> **Directions for this task**
From the entries below, please gather each line containing the string "orange".

..........

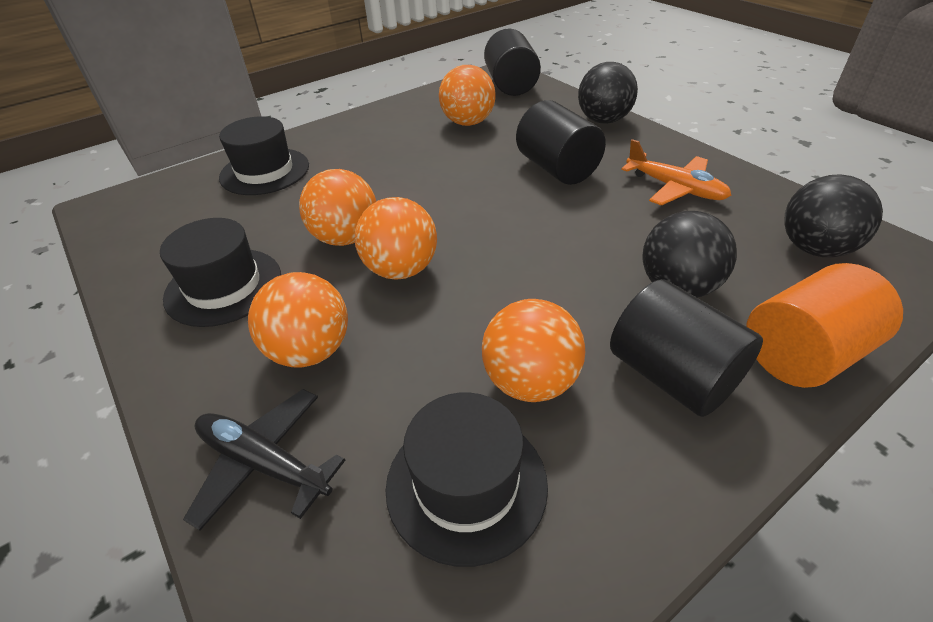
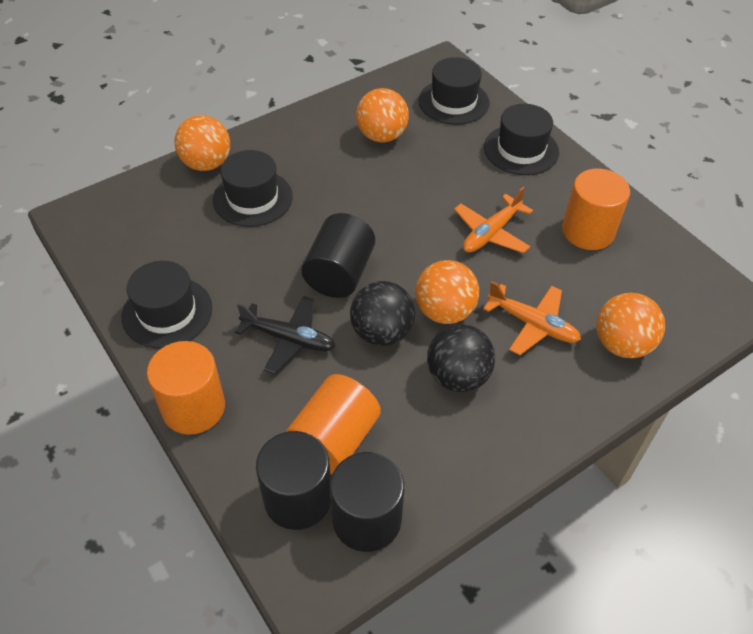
black ball: 3 -> 2
black hat: 3 -> 4
orange ball: 5 -> 4
orange cylinder: 1 -> 3
orange plane: 1 -> 2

..........

> **Solution to this exercise**
orange ball: 5 -> 4
orange cylinder: 1 -> 3
orange plane: 1 -> 2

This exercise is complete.